**EXERCISE DIRECTIONS:** Would you return the lines between the one holding "R2: 470 (EN_N, PUMP) -> 47k (EN_N, PUMP)" and the one holding "R2: 11k (GND, VB) -> 11k (GND, VE)", inclusive, and only those, exactly as they stand in the listing below?

**MATERIAL TO PROCESS:**
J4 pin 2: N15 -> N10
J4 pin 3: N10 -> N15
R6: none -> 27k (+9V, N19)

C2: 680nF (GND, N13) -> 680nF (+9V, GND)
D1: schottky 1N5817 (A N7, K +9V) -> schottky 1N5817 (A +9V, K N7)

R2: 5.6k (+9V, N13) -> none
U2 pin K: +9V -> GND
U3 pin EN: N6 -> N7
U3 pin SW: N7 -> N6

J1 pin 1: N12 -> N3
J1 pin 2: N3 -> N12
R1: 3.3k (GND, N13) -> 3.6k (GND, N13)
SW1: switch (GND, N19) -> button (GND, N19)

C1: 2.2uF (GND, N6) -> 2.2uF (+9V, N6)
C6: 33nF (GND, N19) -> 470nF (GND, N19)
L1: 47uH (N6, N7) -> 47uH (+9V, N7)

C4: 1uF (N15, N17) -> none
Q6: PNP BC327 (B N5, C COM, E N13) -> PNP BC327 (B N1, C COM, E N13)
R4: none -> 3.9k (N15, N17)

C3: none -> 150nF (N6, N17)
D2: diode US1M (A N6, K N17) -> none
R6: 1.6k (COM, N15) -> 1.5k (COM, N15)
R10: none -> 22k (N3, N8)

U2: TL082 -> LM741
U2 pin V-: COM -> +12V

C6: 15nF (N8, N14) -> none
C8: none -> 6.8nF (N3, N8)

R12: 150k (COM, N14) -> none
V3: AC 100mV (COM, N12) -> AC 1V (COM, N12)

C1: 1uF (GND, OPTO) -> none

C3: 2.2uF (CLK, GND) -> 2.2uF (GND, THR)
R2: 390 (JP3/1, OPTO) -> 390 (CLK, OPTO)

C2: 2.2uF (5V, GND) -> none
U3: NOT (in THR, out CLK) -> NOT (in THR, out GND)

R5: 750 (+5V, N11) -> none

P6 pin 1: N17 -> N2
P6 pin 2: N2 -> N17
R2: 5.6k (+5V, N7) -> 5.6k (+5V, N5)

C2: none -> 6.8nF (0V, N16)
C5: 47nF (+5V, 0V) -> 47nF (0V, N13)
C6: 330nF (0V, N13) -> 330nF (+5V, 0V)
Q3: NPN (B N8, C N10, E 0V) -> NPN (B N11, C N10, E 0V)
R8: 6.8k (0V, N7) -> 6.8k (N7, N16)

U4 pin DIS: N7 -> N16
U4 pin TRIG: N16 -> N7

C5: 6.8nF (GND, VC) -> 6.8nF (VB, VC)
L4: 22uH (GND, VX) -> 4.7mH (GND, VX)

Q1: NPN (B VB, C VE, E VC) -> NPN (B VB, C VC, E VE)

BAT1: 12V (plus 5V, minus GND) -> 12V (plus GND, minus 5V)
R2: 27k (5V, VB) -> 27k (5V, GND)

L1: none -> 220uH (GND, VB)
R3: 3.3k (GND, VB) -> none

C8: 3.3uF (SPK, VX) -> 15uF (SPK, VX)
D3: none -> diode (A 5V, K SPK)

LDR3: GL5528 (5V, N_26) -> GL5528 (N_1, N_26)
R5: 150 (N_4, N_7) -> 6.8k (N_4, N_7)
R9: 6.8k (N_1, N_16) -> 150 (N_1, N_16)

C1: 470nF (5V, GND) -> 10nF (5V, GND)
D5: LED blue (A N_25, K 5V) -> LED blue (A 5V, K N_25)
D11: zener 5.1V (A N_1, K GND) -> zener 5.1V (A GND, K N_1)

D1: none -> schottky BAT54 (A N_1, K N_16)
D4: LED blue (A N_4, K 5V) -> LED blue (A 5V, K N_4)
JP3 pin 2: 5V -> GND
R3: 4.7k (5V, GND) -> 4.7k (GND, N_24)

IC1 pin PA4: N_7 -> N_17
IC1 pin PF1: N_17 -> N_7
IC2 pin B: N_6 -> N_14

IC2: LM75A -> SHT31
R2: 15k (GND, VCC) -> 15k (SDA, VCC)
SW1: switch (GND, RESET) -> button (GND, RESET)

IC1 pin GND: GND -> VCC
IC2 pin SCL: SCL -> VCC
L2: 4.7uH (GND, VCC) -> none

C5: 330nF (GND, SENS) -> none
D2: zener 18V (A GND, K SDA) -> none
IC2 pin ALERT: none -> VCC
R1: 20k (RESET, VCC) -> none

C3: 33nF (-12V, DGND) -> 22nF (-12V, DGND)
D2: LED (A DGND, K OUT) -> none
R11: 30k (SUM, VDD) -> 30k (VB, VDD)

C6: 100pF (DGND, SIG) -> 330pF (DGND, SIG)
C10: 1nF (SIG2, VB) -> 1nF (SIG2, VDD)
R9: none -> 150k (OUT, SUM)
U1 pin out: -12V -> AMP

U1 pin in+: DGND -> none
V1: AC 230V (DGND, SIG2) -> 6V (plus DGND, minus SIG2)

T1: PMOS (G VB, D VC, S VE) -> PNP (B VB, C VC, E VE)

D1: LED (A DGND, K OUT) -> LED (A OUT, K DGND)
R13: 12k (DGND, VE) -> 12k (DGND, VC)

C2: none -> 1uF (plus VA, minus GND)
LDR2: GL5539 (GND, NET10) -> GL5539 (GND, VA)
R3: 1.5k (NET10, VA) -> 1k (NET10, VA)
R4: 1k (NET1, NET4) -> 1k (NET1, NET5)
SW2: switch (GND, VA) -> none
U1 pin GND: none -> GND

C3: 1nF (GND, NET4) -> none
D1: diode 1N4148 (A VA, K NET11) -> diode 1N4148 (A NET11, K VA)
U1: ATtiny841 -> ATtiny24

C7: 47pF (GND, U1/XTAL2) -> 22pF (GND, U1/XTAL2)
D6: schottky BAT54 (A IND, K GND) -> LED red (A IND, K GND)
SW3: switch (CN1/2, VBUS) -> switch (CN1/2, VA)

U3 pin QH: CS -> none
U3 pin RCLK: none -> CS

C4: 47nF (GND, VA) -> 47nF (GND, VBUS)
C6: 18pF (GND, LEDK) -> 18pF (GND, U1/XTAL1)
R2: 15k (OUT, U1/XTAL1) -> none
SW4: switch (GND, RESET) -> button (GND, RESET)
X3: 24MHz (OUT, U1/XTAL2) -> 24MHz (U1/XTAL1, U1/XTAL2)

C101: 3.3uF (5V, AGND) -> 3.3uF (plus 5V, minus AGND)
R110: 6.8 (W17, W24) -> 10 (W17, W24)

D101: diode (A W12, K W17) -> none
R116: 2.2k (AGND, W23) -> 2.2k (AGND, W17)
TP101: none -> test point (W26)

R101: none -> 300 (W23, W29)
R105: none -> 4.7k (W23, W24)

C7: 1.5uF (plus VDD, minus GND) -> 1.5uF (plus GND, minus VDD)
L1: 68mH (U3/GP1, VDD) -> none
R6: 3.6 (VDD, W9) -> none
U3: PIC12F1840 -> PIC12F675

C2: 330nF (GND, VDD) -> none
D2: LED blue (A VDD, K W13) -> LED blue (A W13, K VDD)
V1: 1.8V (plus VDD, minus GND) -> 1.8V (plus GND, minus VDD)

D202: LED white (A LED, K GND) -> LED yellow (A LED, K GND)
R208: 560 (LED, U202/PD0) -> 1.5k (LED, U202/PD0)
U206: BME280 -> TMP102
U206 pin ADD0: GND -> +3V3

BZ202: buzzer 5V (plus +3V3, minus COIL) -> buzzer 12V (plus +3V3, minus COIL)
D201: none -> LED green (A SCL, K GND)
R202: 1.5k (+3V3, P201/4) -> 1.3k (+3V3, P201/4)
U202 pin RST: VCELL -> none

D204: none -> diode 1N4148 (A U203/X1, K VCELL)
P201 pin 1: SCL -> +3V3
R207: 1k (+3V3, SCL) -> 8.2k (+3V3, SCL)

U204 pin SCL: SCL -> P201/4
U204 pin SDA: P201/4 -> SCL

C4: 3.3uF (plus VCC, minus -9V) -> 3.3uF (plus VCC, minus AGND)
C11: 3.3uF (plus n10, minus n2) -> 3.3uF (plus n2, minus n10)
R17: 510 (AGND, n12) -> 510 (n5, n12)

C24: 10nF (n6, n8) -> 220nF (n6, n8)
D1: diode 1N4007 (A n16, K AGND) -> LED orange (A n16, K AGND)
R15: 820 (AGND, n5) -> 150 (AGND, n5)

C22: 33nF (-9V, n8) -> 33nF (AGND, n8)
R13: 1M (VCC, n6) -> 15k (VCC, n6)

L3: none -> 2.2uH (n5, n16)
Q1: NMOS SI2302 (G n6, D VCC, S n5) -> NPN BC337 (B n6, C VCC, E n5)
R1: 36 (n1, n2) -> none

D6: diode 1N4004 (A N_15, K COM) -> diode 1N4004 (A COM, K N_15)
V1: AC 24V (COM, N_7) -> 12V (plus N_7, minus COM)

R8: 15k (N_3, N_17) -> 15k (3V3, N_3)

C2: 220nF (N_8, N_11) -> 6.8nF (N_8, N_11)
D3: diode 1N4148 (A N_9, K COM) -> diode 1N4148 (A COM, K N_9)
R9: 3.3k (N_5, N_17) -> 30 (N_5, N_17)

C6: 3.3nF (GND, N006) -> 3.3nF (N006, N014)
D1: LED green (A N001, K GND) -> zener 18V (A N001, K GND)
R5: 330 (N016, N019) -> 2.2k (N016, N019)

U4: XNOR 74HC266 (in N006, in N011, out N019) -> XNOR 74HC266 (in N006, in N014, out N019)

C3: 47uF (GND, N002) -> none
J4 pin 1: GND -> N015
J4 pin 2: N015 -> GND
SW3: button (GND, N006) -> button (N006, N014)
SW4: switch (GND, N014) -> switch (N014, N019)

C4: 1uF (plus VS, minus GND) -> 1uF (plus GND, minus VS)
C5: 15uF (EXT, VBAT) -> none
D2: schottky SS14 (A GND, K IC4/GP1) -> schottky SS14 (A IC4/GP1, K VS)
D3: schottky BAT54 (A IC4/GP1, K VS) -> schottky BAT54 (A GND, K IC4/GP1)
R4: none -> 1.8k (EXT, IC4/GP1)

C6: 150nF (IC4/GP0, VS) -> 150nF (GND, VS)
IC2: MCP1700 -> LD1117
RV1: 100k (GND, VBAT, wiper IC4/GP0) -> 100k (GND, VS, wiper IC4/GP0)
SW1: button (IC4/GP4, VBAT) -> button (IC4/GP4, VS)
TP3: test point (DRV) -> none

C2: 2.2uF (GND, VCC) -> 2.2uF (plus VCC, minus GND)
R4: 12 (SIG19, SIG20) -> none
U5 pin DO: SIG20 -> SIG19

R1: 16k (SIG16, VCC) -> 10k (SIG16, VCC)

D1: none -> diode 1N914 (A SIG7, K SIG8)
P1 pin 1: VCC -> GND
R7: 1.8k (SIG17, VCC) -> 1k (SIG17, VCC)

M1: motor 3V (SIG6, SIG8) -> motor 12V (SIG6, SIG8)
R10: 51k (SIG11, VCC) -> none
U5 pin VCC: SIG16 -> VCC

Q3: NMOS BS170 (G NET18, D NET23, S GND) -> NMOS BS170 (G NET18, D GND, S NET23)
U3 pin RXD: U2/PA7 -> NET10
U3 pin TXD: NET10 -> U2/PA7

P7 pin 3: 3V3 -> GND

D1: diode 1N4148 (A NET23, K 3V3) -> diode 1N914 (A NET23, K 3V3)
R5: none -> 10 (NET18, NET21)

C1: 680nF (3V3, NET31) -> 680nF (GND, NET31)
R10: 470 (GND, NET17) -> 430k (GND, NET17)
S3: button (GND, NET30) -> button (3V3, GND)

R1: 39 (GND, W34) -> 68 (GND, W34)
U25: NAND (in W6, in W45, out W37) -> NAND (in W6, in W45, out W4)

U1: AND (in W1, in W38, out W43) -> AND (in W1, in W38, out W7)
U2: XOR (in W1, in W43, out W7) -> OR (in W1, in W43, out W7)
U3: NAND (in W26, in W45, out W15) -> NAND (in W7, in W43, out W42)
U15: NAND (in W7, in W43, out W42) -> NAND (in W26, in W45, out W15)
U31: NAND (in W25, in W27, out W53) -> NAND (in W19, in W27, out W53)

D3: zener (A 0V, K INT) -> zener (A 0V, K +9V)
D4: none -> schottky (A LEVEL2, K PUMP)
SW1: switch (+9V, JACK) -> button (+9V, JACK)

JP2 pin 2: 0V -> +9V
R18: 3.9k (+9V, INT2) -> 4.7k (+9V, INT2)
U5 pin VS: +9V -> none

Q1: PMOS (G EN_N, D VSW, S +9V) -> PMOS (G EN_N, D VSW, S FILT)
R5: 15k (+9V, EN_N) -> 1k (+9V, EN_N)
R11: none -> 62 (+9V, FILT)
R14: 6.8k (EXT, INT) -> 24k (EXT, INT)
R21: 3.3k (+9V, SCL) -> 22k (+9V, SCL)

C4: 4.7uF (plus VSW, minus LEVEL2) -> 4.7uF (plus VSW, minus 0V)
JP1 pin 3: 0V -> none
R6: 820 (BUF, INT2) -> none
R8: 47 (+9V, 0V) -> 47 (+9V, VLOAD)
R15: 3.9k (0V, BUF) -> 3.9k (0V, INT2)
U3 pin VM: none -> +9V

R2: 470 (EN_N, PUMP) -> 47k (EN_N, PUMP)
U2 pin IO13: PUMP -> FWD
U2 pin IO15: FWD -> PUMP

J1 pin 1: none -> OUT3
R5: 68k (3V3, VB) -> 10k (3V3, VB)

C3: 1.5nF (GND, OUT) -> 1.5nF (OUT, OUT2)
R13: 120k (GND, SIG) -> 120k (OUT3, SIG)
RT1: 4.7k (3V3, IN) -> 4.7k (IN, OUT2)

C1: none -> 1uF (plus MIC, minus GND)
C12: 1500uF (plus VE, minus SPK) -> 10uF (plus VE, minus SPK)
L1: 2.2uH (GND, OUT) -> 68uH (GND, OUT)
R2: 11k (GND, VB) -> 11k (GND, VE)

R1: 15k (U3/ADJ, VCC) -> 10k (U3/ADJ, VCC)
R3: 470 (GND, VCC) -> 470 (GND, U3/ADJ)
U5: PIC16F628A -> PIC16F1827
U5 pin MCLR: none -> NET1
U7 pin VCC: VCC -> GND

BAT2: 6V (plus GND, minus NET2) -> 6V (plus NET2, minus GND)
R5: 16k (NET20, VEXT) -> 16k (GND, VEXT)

**PROBLEM SOLUTION:**
R2: 470 (EN_N, PUMP) -> 47k (EN_N, PUMP)
U2 pin IO13: PUMP -> FWD
U2 pin IO15: FWD -> PUMP

J1 pin 1: none -> OUT3
R5: 68k (3V3, VB) -> 10k (3V3, VB)

C3: 1.5nF (GND, OUT) -> 1.5nF (OUT, OUT2)
R13: 120k (GND, SIG) -> 120k (OUT3, SIG)
RT1: 4.7k (3V3, IN) -> 4.7k (IN, OUT2)

C1: none -> 1uF (plus MIC, minus GND)
C12: 1500uF (plus VE, minus SPK) -> 10uF (plus VE, minus SPK)
L1: 2.2uH (GND, OUT) -> 68uH (GND, OUT)
R2: 11k (GND, VB) -> 11k (GND, VE)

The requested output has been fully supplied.